**Your goal**
Find the line with "gray cross: moved" and the line with "yellow arrow: moved 54 px left, 93 px up" in the entries below; output exactly those two lines, every line between them, and no others.

Synthetic geometry scene data:

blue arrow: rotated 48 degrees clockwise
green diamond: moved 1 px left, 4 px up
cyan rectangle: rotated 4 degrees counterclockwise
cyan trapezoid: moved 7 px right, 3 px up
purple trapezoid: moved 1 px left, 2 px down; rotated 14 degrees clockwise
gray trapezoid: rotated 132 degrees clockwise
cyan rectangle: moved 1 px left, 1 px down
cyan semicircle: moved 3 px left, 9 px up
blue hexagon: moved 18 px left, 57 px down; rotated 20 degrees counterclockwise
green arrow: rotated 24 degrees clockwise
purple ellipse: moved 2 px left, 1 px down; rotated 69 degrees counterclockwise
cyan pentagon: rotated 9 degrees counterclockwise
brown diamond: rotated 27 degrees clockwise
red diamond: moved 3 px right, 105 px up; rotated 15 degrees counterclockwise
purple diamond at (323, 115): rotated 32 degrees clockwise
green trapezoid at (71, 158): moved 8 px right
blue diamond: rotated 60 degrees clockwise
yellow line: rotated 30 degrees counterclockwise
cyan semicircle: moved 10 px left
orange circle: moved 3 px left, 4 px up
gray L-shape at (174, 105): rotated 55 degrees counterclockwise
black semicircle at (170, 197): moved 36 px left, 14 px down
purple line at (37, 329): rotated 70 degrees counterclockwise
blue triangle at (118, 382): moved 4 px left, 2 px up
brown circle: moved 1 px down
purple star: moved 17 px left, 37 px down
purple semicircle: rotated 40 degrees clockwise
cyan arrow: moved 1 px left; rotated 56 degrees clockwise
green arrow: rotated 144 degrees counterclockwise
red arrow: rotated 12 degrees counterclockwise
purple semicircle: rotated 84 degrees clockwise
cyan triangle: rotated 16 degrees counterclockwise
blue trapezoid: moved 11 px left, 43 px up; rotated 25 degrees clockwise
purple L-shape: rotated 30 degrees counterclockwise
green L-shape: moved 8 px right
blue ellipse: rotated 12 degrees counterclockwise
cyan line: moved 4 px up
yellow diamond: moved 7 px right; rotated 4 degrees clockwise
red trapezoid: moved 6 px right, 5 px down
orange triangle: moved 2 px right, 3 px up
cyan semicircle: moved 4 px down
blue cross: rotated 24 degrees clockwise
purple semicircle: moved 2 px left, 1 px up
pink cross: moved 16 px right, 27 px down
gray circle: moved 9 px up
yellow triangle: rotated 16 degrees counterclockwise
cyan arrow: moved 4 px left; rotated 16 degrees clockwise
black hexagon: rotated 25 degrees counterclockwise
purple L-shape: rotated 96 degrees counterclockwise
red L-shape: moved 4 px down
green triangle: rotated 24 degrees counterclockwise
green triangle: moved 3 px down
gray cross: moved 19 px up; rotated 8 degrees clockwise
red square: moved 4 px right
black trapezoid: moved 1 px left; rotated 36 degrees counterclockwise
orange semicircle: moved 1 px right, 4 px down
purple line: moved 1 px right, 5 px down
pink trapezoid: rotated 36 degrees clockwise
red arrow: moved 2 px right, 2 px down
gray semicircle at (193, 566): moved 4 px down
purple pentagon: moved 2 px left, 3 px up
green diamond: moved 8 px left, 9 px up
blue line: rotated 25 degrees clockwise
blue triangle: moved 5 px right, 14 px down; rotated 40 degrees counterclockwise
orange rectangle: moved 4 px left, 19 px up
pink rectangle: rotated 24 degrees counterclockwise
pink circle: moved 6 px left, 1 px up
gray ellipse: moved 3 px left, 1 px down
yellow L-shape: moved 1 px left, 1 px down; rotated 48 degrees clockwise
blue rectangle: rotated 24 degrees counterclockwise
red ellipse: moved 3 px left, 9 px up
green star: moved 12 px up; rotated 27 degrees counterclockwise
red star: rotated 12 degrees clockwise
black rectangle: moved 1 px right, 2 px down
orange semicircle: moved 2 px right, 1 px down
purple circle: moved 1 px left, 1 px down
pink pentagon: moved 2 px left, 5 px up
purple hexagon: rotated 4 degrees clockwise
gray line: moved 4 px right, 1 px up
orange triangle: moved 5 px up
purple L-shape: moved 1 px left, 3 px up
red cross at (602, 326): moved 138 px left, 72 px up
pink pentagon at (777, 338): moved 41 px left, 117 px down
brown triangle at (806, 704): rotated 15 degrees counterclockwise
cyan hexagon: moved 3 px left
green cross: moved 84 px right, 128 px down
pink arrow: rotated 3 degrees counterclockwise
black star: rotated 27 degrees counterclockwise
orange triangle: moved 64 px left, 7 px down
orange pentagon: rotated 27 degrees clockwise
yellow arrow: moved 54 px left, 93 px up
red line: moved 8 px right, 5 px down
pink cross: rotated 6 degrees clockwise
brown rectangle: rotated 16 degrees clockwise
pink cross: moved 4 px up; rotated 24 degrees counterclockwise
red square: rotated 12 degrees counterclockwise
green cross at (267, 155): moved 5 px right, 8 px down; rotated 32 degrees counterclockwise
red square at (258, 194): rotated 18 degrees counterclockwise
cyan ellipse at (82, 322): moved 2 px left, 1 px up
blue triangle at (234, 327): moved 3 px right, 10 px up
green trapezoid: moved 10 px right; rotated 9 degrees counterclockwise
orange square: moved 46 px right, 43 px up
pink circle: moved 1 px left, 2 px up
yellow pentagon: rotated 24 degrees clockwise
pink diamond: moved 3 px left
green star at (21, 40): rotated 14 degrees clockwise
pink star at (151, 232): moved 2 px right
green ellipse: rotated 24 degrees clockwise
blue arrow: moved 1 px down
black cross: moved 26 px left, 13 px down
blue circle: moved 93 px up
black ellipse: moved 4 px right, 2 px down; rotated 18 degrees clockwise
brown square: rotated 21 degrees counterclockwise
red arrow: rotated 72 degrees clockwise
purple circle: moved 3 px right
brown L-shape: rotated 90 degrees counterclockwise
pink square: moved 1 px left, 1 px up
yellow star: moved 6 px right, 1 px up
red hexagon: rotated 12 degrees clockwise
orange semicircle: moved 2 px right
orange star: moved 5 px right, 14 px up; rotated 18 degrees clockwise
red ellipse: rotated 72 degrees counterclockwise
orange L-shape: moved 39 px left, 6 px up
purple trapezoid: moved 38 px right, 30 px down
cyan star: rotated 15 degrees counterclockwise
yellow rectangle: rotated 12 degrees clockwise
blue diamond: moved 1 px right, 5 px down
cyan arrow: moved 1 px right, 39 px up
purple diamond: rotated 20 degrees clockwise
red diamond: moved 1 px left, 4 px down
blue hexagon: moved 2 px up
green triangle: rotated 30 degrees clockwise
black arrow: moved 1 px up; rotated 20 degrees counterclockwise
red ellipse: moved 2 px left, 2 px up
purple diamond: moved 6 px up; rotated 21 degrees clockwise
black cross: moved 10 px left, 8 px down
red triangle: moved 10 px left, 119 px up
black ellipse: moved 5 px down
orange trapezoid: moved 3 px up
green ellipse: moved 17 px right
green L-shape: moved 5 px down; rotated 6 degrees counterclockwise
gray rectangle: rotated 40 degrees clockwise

**Solution to this problem**
gray cross: moved 19 px up; rotated 8 degrees clockwise
red square: moved 4 px right
black trapezoid: moved 1 px left; rotated 36 degrees counterclockwise
orange semicircle: moved 1 px right, 4 px down
purple line: moved 1 px right, 5 px down
pink trapezoid: rotated 36 degrees clockwise
red arrow: moved 2 px right, 2 px down
gray semicircle at (193, 566): moved 4 px down
purple pentagon: moved 2 px left, 3 px up
green diamond: moved 8 px left, 9 px up
blue line: rotated 25 degrees clockwise
blue triangle: moved 5 px right, 14 px down; rotated 40 degrees counterclockwise
orange rectangle: moved 4 px left, 19 px up
pink rectangle: rotated 24 degrees counterclockwise
pink circle: moved 6 px left, 1 px up
gray ellipse: moved 3 px left, 1 px down
yellow L-shape: moved 1 px left, 1 px down; rotated 48 degrees clockwise
blue rectangle: rotated 24 degrees counterclockwise
red ellipse: moved 3 px left, 9 px up
green star: moved 12 px up; rotated 27 degrees counterclockwise
red star: rotated 12 degrees clockwise
black rectangle: moved 1 px right, 2 px down
orange semicircle: moved 2 px right, 1 px down
purple circle: moved 1 px left, 1 px down
pink pentagon: moved 2 px left, 5 px up
purple hexagon: rotated 4 degrees clockwise
gray line: moved 4 px right, 1 px up
orange triangle: moved 5 px up
purple L-shape: moved 1 px left, 3 px up
red cross at (602, 326): moved 138 px left, 72 px up
pink pentagon at (777, 338): moved 41 px left, 117 px down
brown triangle at (806, 704): rotated 15 degrees counterclockwise
cyan hexagon: moved 3 px left
green cross: moved 84 px right, 128 px down
pink arrow: rotated 3 degrees counterclockwise
black star: rotated 27 degrees counterclockwise
orange triangle: moved 64 px left, 7 px down
orange pentagon: rotated 27 degrees clockwise
yellow arrow: moved 54 px left, 93 px up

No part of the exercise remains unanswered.